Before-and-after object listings

====

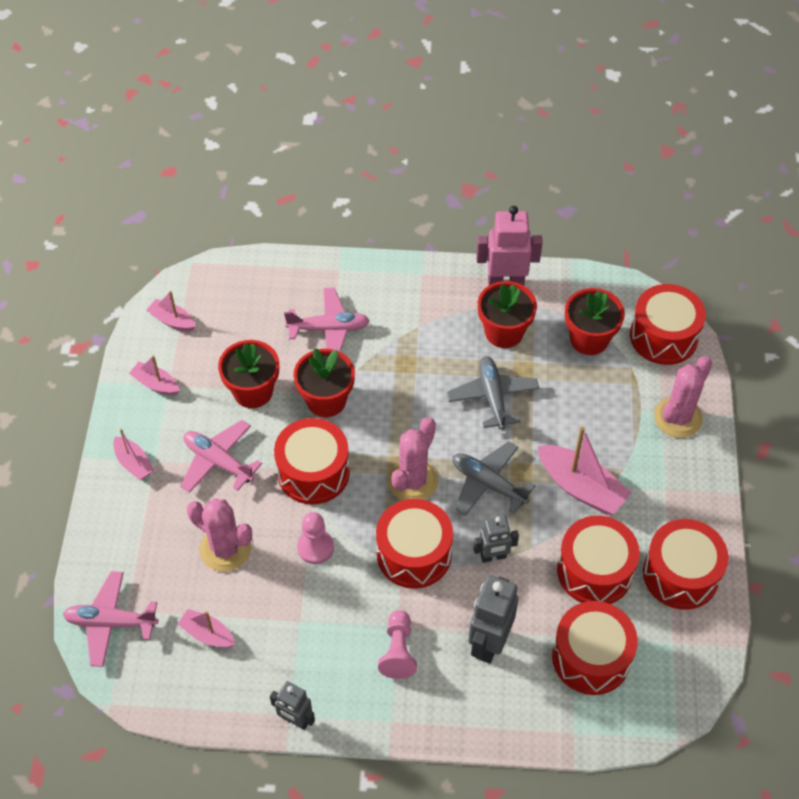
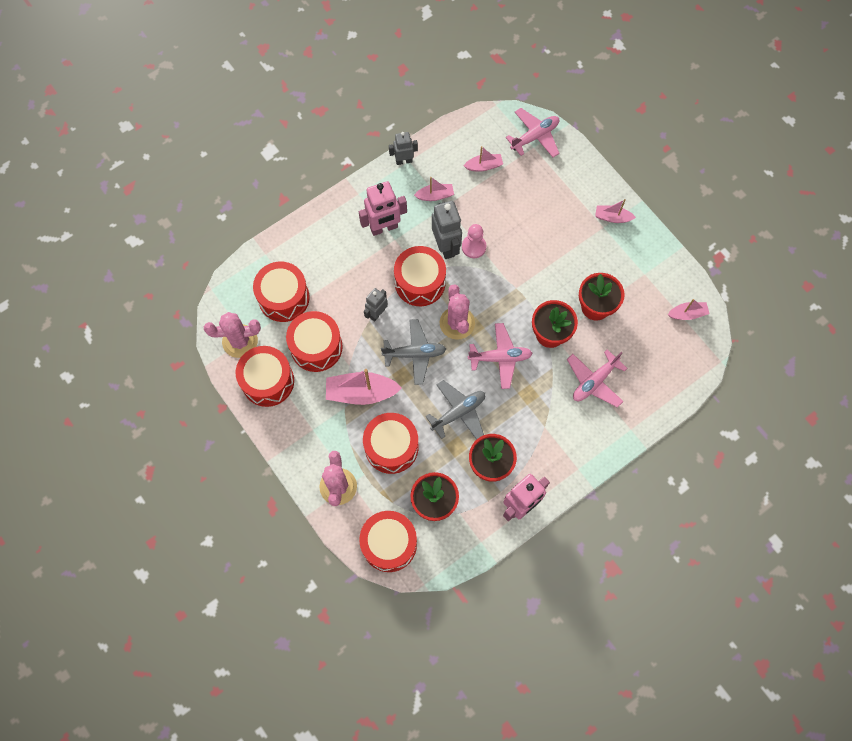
camera: 140 degrees right, 15 degrees up
pink boat [129,355,179,395] -> pink boat moved to [414,177,454,201]
pink plane [180,420,262,493] -> pink plane moved to [468,323,533,389]
pink cactus [187,498,252,572] -> pink cactus moved to [204,312,261,358]
red drum [274,418,350,504] -> red drum moved to [363,413,418,474]
pink pawn [378,610,417,679] -> pink robot [359,181,407,236]
grey plane [447,356,539,430] -> grey plane turned 75 degrees counterclockwise [425,380,485,440]
grey robot [468,575,518,663] -> grey robot moved to [432,201,462,259]

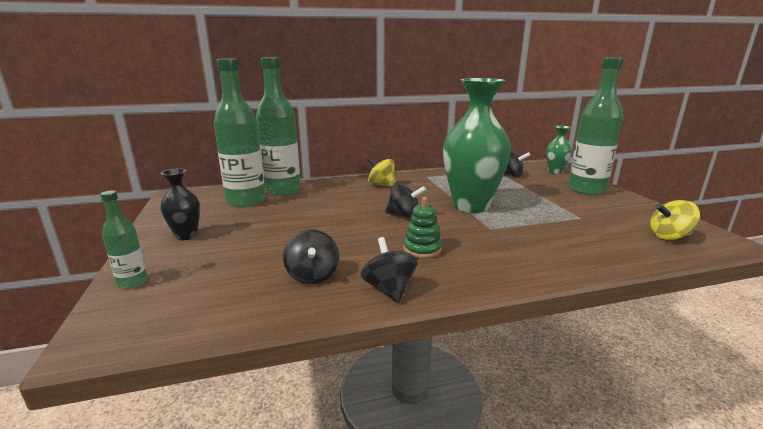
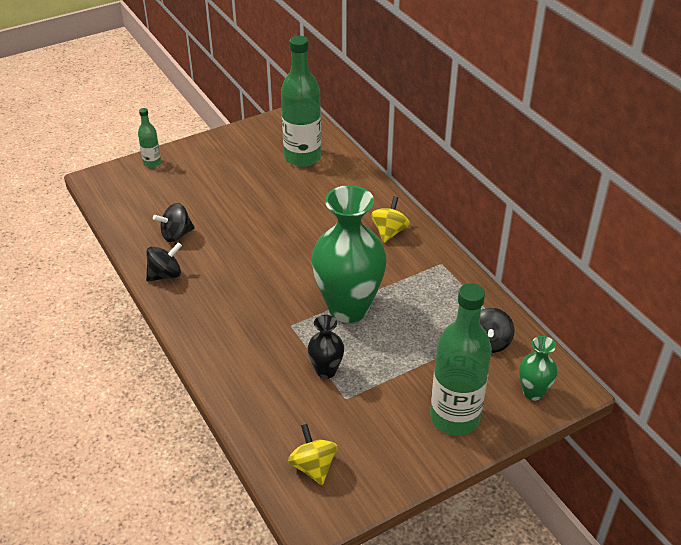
camera: 75 degrees right, 20 degrees up
black vase [160,169,200,240] -> black vase moved to [308,315,344,379]
green bottle [256,57,301,196] -> none
black spinning top [385,182,426,218] -> none
green stacking toy [404,197,442,258] -> none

====

=== Work to complete ===
In your copy of the records above, include every line exactly but no pictures.

=== Task result ===
camera: 140 degrees right, 15 degrees up
pink boat [129,355,179,395] -> pink boat moved to [414,177,454,201]
pink plane [180,420,262,493] -> pink plane moved to [468,323,533,389]
pink cactus [187,498,252,572] -> pink cactus moved to [204,312,261,358]
red drum [274,418,350,504] -> red drum moved to [363,413,418,474]
pink pawn [378,610,417,679] -> pink robot [359,181,407,236]
grey plane [447,356,539,430] -> grey plane turned 75 degrees counterclockwise [425,380,485,440]
grey robot [468,575,518,663] -> grey robot moved to [432,201,462,259]

camera: 75 degrees right, 20 degrees up
black vase [160,169,200,240] -> black vase moved to [308,315,344,379]
green bottle [256,57,301,196] -> none
black spinning top [385,182,426,218] -> none
green stacking toy [404,197,442,258] -> none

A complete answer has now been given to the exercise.